___ Supplied material

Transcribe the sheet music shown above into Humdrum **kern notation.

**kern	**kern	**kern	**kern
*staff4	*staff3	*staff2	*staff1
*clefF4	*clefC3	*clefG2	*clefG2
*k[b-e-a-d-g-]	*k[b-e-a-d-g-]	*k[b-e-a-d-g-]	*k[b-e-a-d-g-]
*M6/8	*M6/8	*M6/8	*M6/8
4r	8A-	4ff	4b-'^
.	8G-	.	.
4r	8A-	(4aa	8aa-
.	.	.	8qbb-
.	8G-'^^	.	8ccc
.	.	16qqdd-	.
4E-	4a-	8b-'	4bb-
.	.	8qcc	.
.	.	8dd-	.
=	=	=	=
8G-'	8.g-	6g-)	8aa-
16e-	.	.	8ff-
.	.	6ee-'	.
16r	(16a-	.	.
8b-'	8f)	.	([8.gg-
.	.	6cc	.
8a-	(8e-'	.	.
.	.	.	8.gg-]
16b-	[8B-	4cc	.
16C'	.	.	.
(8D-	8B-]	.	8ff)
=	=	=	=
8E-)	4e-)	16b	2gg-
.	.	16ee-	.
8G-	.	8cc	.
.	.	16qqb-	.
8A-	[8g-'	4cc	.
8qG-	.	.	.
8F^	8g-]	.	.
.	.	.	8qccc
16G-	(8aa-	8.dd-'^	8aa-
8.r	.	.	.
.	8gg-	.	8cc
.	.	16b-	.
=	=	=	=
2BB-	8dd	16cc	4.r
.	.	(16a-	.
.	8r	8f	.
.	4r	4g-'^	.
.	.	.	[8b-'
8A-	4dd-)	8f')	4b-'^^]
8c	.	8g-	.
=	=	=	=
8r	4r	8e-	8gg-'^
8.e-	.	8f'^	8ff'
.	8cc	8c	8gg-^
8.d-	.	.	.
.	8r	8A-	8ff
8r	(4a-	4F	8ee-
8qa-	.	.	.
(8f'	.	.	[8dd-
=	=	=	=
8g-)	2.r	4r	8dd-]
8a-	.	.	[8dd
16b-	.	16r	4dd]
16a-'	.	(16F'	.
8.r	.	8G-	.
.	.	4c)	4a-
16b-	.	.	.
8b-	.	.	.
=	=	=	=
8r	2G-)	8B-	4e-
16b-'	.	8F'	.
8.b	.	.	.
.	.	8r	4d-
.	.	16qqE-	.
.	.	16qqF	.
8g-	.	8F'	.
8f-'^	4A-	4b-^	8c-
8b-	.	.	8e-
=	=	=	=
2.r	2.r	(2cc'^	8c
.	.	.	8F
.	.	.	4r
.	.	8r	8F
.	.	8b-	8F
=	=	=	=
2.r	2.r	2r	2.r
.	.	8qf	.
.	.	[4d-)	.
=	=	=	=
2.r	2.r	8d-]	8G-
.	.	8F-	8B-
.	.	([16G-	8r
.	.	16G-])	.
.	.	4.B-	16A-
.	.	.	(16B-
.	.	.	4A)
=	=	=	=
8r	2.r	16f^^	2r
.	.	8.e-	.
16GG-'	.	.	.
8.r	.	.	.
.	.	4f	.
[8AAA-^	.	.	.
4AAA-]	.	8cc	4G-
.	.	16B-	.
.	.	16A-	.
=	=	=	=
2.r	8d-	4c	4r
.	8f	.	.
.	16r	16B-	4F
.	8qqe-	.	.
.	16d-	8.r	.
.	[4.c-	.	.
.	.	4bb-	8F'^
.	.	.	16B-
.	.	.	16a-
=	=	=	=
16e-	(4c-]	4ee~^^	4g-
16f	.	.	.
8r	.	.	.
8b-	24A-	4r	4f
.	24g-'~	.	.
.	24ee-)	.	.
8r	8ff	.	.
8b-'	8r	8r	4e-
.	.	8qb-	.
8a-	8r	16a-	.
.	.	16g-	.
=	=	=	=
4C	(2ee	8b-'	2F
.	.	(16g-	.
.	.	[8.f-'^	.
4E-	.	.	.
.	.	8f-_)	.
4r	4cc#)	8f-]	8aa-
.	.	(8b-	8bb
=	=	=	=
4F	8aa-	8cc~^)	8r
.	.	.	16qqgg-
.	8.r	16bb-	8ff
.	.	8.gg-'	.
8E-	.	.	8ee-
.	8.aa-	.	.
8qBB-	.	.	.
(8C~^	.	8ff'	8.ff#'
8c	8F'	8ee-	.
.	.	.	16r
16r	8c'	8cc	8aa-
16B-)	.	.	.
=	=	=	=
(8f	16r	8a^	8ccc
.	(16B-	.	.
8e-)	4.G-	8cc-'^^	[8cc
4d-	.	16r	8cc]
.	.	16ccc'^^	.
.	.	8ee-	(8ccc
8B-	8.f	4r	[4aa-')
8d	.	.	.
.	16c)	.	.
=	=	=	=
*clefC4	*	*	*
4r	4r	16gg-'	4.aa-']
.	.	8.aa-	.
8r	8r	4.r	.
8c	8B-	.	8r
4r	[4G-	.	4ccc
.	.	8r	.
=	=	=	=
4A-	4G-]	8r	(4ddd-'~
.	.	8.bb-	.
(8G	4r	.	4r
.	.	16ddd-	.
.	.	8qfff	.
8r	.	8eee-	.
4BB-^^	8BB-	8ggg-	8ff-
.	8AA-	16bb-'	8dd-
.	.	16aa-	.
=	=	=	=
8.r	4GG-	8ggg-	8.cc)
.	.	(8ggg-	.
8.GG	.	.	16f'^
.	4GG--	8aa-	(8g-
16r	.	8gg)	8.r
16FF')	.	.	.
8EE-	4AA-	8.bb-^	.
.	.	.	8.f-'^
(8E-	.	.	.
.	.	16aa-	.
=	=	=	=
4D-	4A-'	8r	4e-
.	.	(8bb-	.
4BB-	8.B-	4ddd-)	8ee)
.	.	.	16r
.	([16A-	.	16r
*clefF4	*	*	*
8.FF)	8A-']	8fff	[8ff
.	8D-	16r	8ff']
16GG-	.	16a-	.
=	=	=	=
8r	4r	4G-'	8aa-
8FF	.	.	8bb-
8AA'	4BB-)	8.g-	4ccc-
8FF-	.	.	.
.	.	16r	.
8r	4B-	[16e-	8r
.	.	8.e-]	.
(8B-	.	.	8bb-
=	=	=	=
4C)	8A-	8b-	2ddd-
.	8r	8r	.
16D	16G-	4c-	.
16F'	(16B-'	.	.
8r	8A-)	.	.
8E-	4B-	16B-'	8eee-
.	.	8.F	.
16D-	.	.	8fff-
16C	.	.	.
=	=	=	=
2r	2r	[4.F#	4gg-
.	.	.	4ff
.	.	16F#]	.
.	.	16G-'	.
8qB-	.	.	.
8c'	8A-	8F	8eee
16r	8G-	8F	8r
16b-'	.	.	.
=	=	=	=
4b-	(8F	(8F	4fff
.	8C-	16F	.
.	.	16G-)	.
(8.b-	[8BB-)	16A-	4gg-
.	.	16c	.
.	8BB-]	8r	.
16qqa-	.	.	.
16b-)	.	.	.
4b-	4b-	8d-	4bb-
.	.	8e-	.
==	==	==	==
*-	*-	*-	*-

______

> Work to be completed: Pull out every line of the records that contains the string "kern", and copy each of those lines in full.

> Answer:
Transcribe the sheet music shown above into Humdrum **kern notation.
**kern	**kern	**kern	**kern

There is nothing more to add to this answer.